[DATA ROWS]
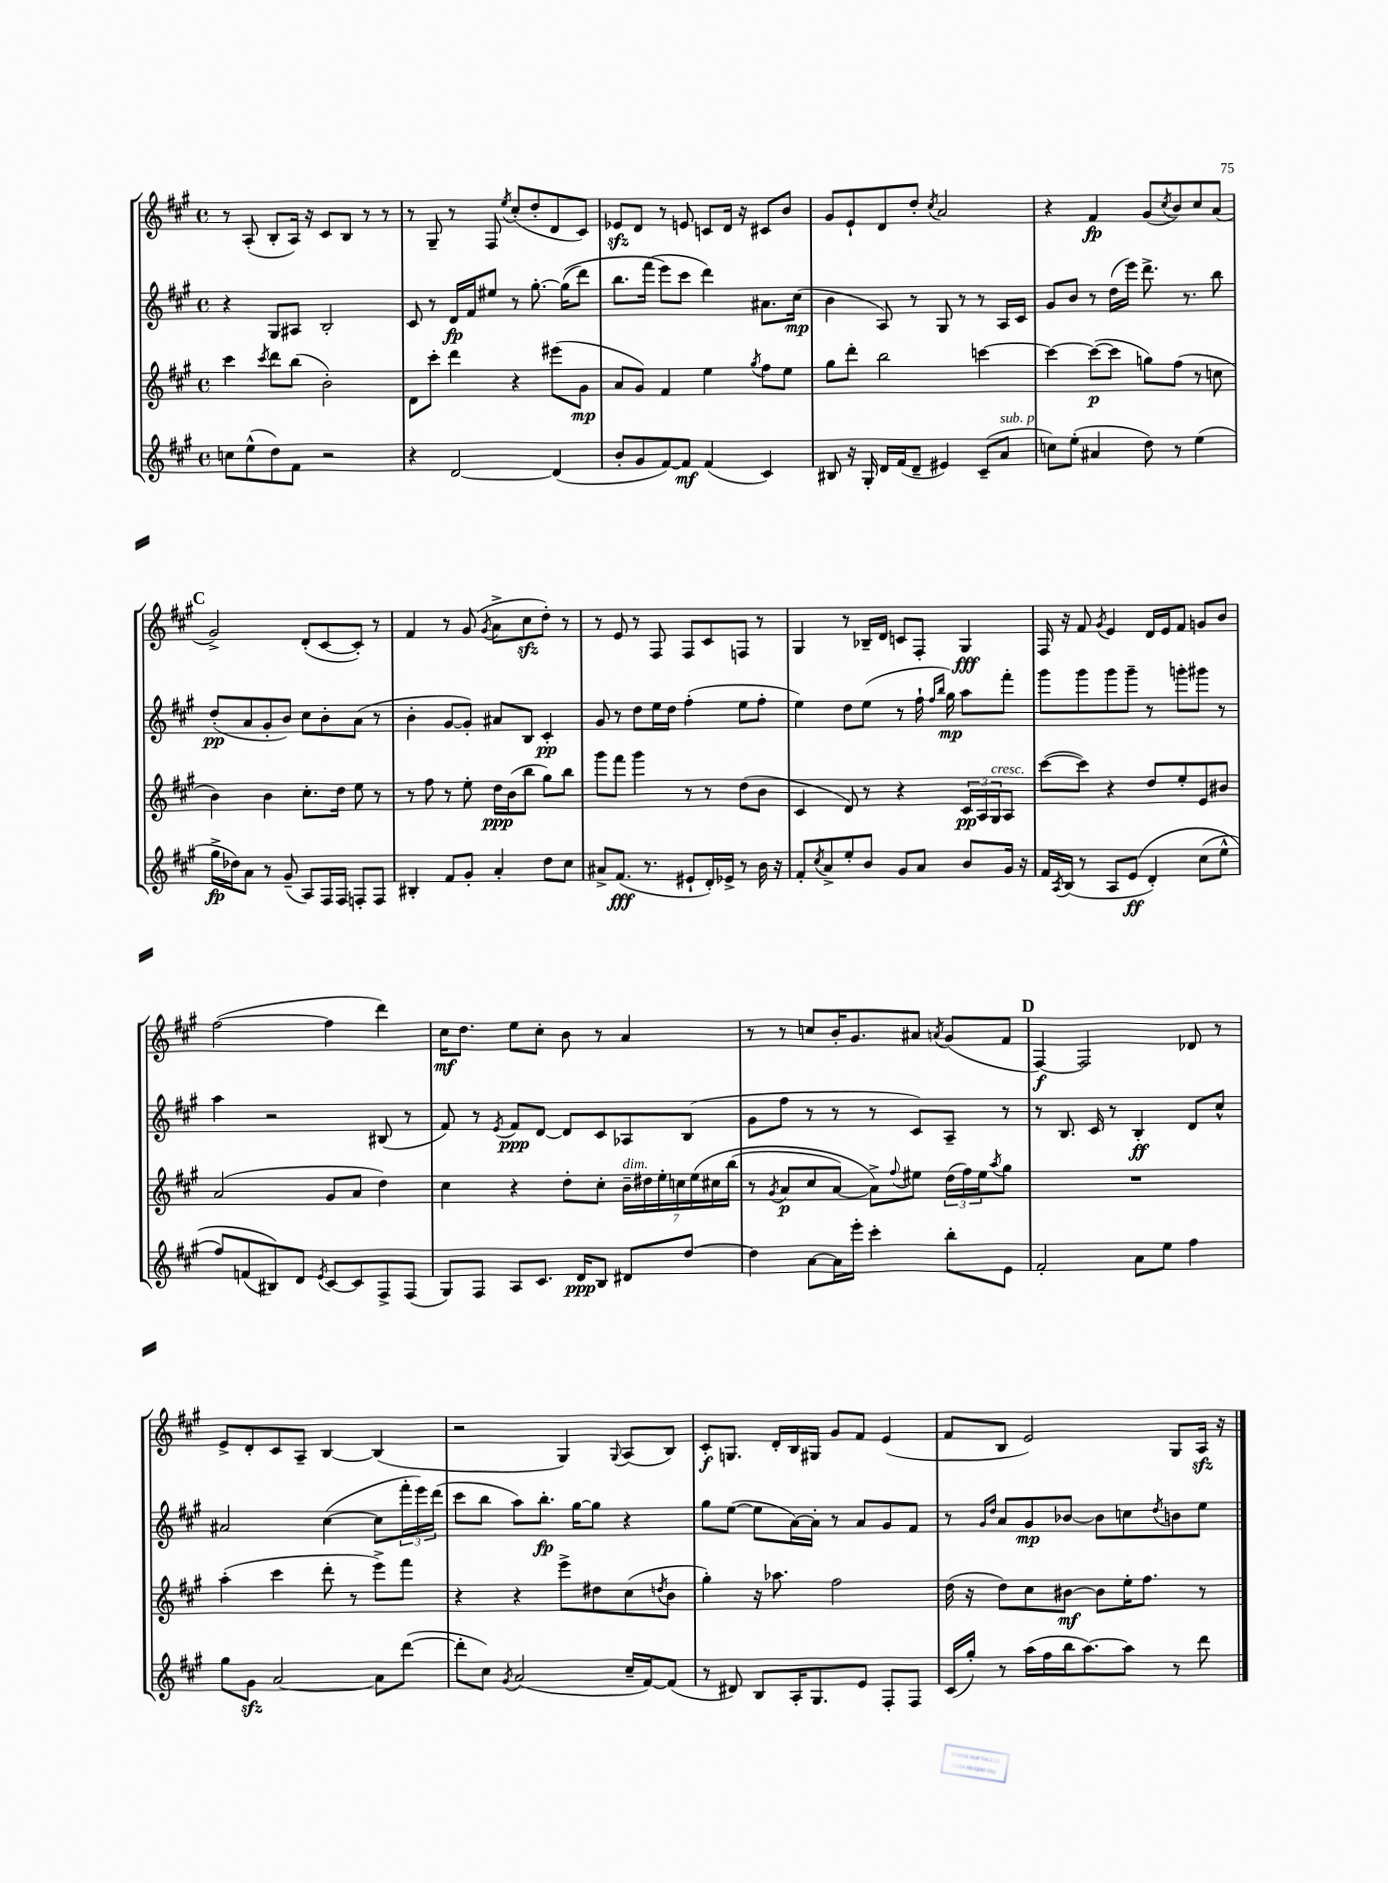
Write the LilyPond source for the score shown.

<<
\new StaffGroup <<
\new Staff = "s0" {
    \clef treble \key a \major \defaultTimeSignature \time 4/4
    r8 a8-.( b8-. a16) r16 cis'8 b8 r8 r8 |
    r8 gis8-- r8 fis8 \acciaccatura { e''8 } cis''8-.( d''8-. d'8 cis'8) |
    ees'8\sfz d'8 r8 e'8 c'8 d'16 r16 cis'8 b'8 |
    gis'8 e'8-! d'8 d''8-. \acciaccatura { cis''8 } a'2 |
    r4 fis'4\fp gis'8( \acciaccatura { cis''8 } b'8) cis''8 a'8( |
    \mark \markup { \bold "C" } gis'2->) d'8-.( cis'8~ cis'8-.) r8 |
    fis'4 r8 gis'8( \acciaccatura { gis'8 } a'8-> cis''8\sfz d''8-.) r8 |
    r8 e'8 r8 fis8 fis8 cis'8 f8 r8 |
    gis4 r8 bes16-- d'16 c'8 fis8-. gis4\fff |
    fis16 r16 fis'8 \acciaccatura { gis'8 } e'4 d'16 e'16 fis'8 g'8 b'8 |
    fis''2~( fis''4 d'''4) |
    cis''16\mf d''8. e''8 cis''8-. b'8 r8 a'4 |
    r8 r8 c''8 b'16-. gis'8. ais'8 \acciaccatura { a'8 } gis'8( fis'8 |
    \mark \markup { \bold "D" } fis4~\f) fis2 des'8 r8 |
    e'8-> d'8-. cis'8 a8-- b4~ b4( |
    r2 gis4) \appoggiatura { gis8 } a8( b8) |
    cis'8-.\f g8. d'16-. b16 gis16 gis'8 fis'8 e'4( |
    fis'8 b8 e'2) gis8 a16\sfz r16 \bar "|." |
}
\new Staff = "s1" {
    \clef treble \key a \major \defaultTimeSignature \time 4/4
    r4 gis8 ais8 b2-. |
    cis'8 r8 d'16\fp fis'16 eis''8 r8 gis''8.~-. gis''16(\( d'''8) |
    b''8. fis'''16( e'''8\) cis'''8 d'''4) ais'8. cis''16\mp( |
    b'4 a8) r8 gis8 r8 r8 a16 cis'16 |
    gis'8 b'8 r8 d''16( e'''16) d'''8.-> r8. b''8 |
    \mark \markup { \bold "C" } d''8-.\pp( a'8 gis'8-. b'8) cis''8 b'8-. a'8( r8 |
    b'4-. gis'8~ gis'8-.) ais'8 b8 cis'4-.\pp |
    gis'8 r8 d''8 e''16 d''16 fis''4-.( e''8 fis''8-. |
    e''4) d''8 e''8( r8 fis''16-! \grace { fis''16 b''16 } gis''16\mp) a''8 fis'''8-. |
    gis'''8 gis'''8 gis'''8 gis'''8-- r8 g'''8-. gis'''8 r8 |
    a''4 r2 bis8( r8 |
    fis'8) r8 \acciaccatura { e'8 } fis'8\ppp d'8~ d'8 cis'8 aes8 b8( |
    gis'8 fis''8 r8 r8 r8 cis'8) a8-- r8 |
    \mark \markup { \bold "D" } r8 b8. cis'16 r8 b4-.\ff d'8 cis''8-^ |
    ais'2 cis''4~( cis''8 \tuplet 3/2 { fis'''16-. e'''16) d'''16( } |
    cis'''8 b''8 a''8) b''8.-.\fp gis''16~ gis''8 r4 |
    gis''8 e''8~( e''8 a'16~) a'16-. r8 a'8 gis'8 fis'8 |
    r8 \grace { gis'16 d''16 } a'8 gis'8\mp bes'8~ bes'8 c''8 \acciaccatura { d''8 } b'8 e''8 \bar "|." |
}
\new Staff = "s2" {
    \clef treble \key a \major \defaultTimeSignature \time 4/4
    cis'''4 \acciaccatura { cis'''8 } d'''8 b''8( b'2-.) |
    d'8 cis'''8-. d'''4 r4 eis'''8( gis'8\mp |
    a'8 gis'8) fis'4 e''4 \acciaccatura { gis''8 } fis''8 e''8 |
    gis''8 d'''8-. b''2 c'''4~ |
    c'''4~ c'''8~\p( c'''8 g''8) fis''8( r8 c''8 |
    \mark \markup { \bold "C" } b'4) b'4 cis''8.-. d''16 e''8 r8 |
    r8 fis''8 r8 e''8-. d''16\ppp b'16( b''8 gis''8) b''8 |
    gis'''8 fis'''8 gis'''4 r8 r8 d''8( b'8 |
    cis'4 d'8) r8 r4 \tuplet 3/2 { cis'16\pp a16 gis16^\markup { \italic "cresc." } } a8 |
    cis'''8~( cis'''8) r4 d''8 e''8-. e'8 bis'8 |
    a'2( gis'8 a'8 d''4) |
    cis''4 r4 d''8-. cis''8-. \tuplet 7/4 { b'16--^\markup { \italic "dim." } dis''16 e''16-. c''16 e''16\( cis''16 b''16( } |
    r8 \acciaccatura { gis'8 } a'8\p cis''8 a'8~) a'8->\) \appoggiatura { fis''8 } eis''8 \tuplet 3/2 { d''16( fis''16) eis''16 } \acciaccatura { a''8 } gis''8 |
    \mark \markup { \bold "D" } R1 |
    a''4-.( cis'''4 d'''8-. r8 e'''8->) fis'''8 |
    r4 r4 e'''8-> dis''8 cis''8( \acciaccatura { d''8 } b'8 |
    gis''4-.) r16 aes''8. fis''2 |
    d''16( r16 d''8) cis''8 bis'8~\mf bis'8 e''16-. fis''8. r8 \bar "|." |
}
\new Staff = "s3" {
    \clef treble \key a \major \defaultTimeSignature \time 4/4
    c''8 e''8-^( d''8) fis'8 r2 |
    r4 d'2~ d'4( |
    b'8-. gis'8 fis'8~) fis'8\mf fis'4( cis'4) |
    bis8 r16 gis16-. d'16 fis'16( d'8-- eis'4) cis'8--( a'8^\markup { \italic "sub. p" } |
    c''8) e''8-.( ais'4 d''8) r8 e''4( |
    \mark \markup { \bold "C" } gis''16->\fp des''16) a'8 r8 gis'8--( a8) fis16 fis16 f8-. f8 |
    bis4-. fis'8 gis'8-. a'4-. d''8 cis''8 |
    ais'8-> fis'8.\fff( r8. eis'8-! d'16-.) ees'16-> r8 b'16 r16 |
    fis'8-. \acciaccatura { cis''8 } a'8-> e''8-. b'8 gis'8 a'8 b'8 gis'16 r16 |
    fis'16 \acciaccatura { a8 } b16( r8 a8 e'8\ff\( d'4-.) cis''8( e''8-^ |
    fis''8) f'8( bis8)\) d'8 \acciaccatura { e'8 } cis'8~ cis'8 fis8-> fis8( |
    gis8) fis8 a8 cis'8. d'16\ppp b8 dis'8 d''8~ |
    d''4 a'8~ a'16 e'''16-. cis'''4-. b''8-. e'8 |
    \mark \markup { \bold "D" } fis'2-. a'8 e''8 fis''4 |
    gis''8 gis'8\sfz a'2~ a'8 d'''8~( |
    d'''8-. cis''8) \acciaccatura { gis'8 } a'2( cis''16-- fis'16~) fis'8( |
    r8 dis'8) b8 a16-. gis8. e'8 fis8-. fis8 |
    cis'16( gis''16-.) r8 a''16( fis''16 b''16 a''8.~) a''8 r8 d'''8 \bar "|." |
}
>>
>>
\layout { \context { \Score \remove "Bar_number_engraver" } }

[TASK GOAL] Return every line in the rows above that contains the string "bold". Case counts.

[TASK RESULT]
    \mark \markup { \bold "C" } gis'2->) d'8-.( cis'8~ cis'8-.) r8 |
    \mark \markup { \bold "D" } fis4~\f) fis2 des'8 r8 |
    \mark \markup { \bold "C" } d''8-.\pp( a'8 gis'8-. b'8) cis''8 b'8-. a'8( r8 |
    \mark \markup { \bold "D" } r8 b8. cis'16 r8 b4-.\ff d'8 cis''8-^ |
    \mark \markup { \bold "C" } b'4) b'4 cis''8.-. d''16 e''8 r8 |
    \mark \markup { \bold "D" } R1 |
    \mark \markup { \bold "C" } gis''16->\fp des''16) a'8 r8 gis'8--( a8) fis16 fis16 f8-. f8 |
    \mark \markup { \bold "D" } fis'2-. a'8 e''8 fis''4 |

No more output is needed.